● COLLECTED MATERIAL:
--- START ---
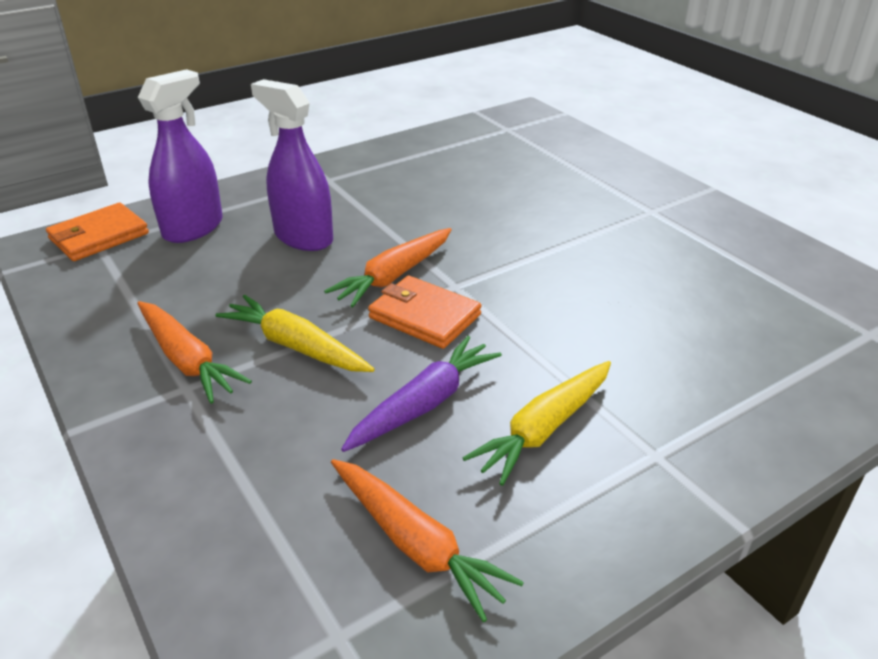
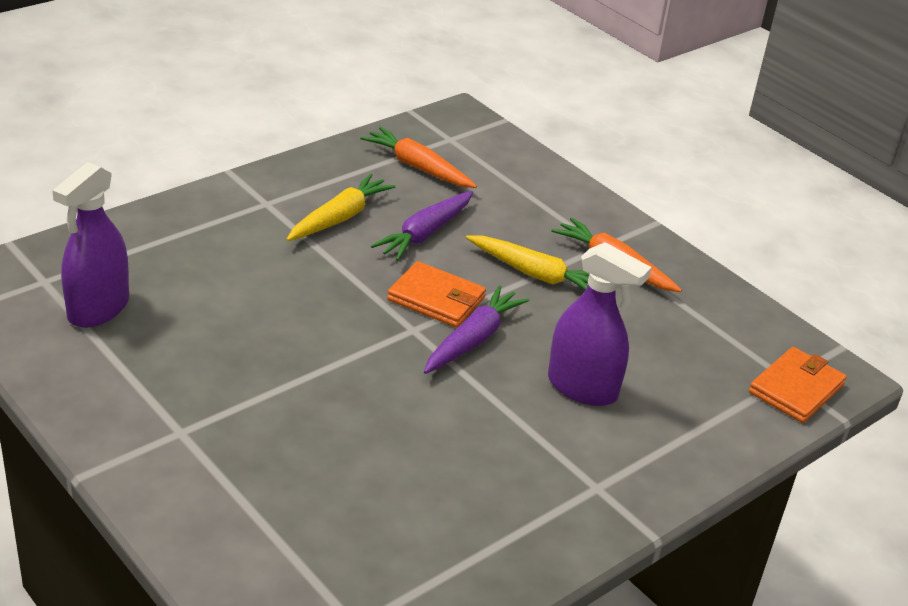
camera: 170 degrees right, 0 degrees up
(193, 228) = (707, 400): purple spray bottle -> purple spray bottle (98, 309)
(394, 276) = (473, 340): orange carrot -> purple carrot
--- END ---
● WHAT TO WORK ON:
After reading through the material, report every line that holds "purple".

● SOLUTION:
(193, 228) = (707, 400): purple spray bottle -> purple spray bottle (98, 309)
(394, 276) = (473, 340): orange carrot -> purple carrot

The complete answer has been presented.